• TASK OBJECTIVE
Lines holding the word "rotated" are the ones to copy from the data below.

• INFORMATION GIVEN
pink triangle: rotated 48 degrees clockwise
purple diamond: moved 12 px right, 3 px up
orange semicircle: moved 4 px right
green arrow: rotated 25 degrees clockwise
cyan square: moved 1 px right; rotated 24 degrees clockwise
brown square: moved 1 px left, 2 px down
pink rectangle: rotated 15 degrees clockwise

==

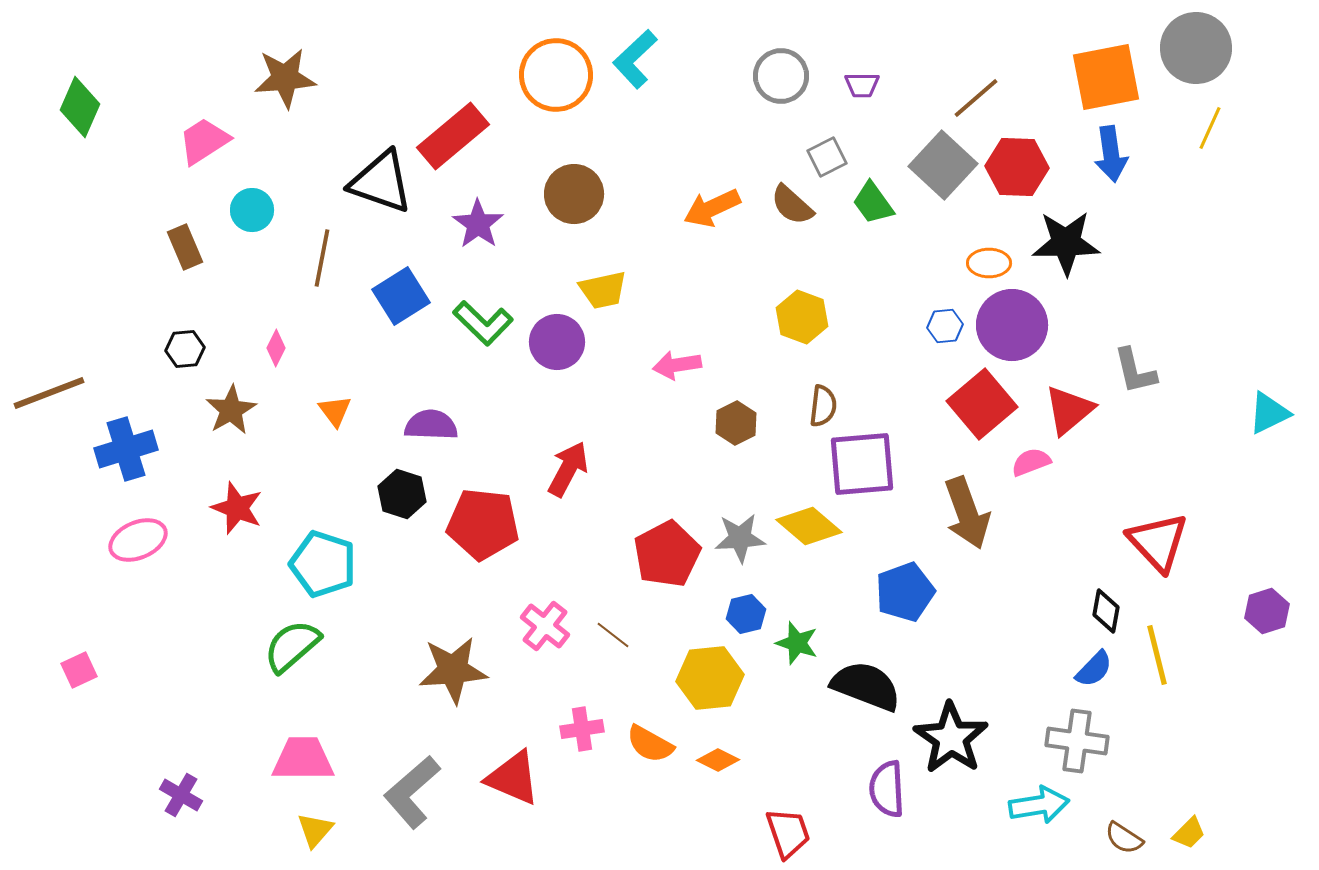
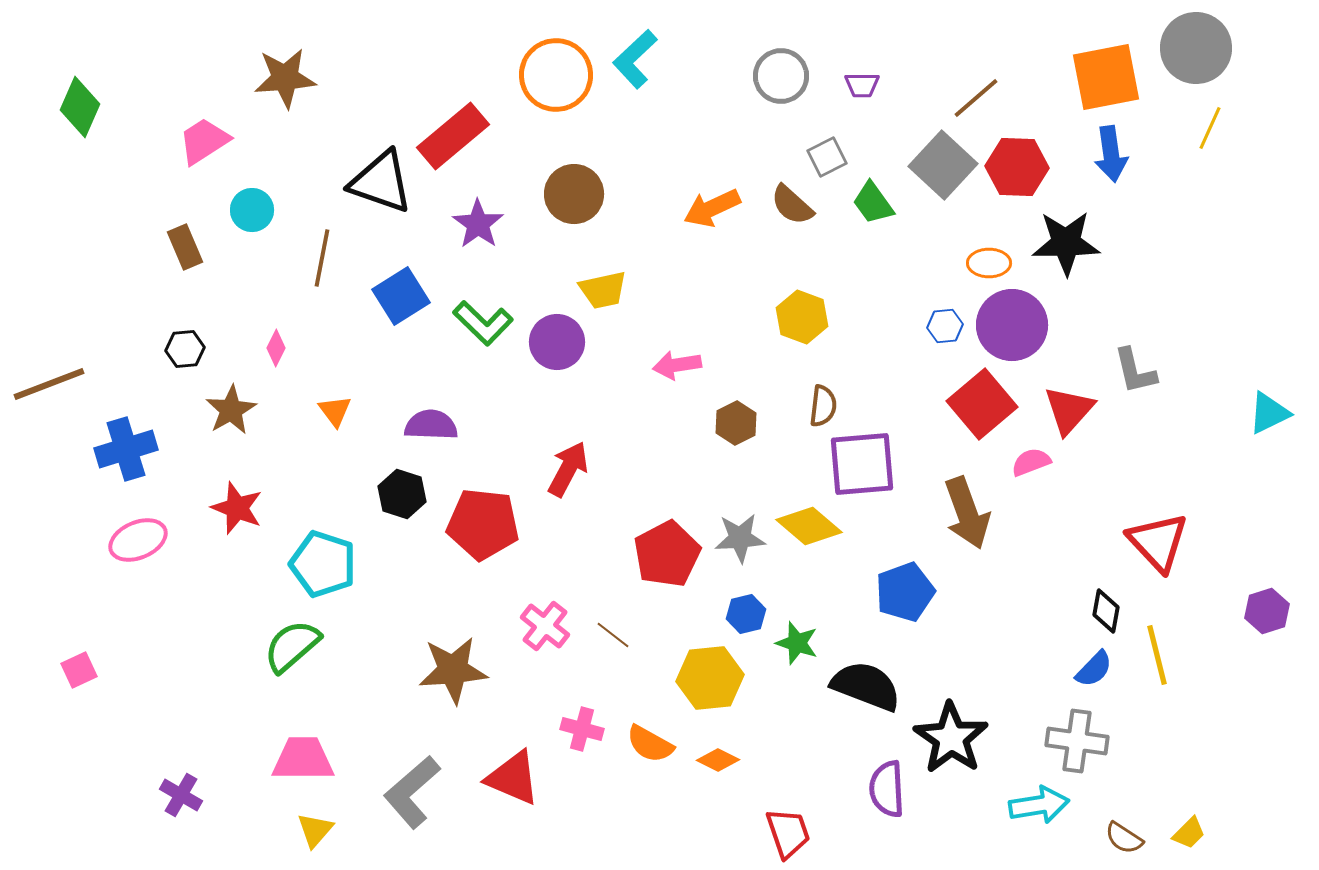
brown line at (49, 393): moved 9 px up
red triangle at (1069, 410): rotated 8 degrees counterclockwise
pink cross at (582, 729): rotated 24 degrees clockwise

• THE ANSWER
pink triangle: rotated 48 degrees clockwise
green arrow: rotated 25 degrees clockwise
cyan square: moved 1 px right; rotated 24 degrees clockwise
pink rectangle: rotated 15 degrees clockwise
red triangle at (1069, 410): rotated 8 degrees counterclockwise
pink cross at (582, 729): rotated 24 degrees clockwise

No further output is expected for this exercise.